Material for this task:
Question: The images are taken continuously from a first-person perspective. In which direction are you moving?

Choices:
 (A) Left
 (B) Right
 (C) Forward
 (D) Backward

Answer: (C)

==

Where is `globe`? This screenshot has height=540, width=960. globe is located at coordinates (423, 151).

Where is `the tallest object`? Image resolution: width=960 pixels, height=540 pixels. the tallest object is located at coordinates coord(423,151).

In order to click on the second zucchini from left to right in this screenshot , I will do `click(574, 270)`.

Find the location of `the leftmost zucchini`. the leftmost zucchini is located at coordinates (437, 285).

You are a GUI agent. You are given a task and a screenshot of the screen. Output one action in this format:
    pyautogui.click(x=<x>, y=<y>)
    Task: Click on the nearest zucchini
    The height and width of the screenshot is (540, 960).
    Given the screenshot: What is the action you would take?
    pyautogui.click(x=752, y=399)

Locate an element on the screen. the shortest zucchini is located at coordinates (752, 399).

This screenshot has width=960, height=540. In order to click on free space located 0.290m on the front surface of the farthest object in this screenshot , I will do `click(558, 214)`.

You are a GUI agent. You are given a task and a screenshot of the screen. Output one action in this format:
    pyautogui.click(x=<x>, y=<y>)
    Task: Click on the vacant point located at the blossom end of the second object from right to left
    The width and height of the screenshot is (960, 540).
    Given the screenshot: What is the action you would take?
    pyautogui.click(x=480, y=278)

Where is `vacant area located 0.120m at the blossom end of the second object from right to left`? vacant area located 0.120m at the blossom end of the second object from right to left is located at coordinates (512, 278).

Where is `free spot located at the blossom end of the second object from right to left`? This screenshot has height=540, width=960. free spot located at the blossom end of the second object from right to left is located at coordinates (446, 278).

Aim of the exercise:
Rewrite the records starting at the line containing "Question: The images" and ending after the line containing "Answer: (C)", putting "viewpoint" in place of "perspective" and leaving everything else unchanged.

Expected answer:
Question: The images are taken continuously from a first-person viewpoint. In which direction are you moving?

Choices:
 (A) Left
 (B) Right
 (C) Forward
 (D) Backward

Answer: (C)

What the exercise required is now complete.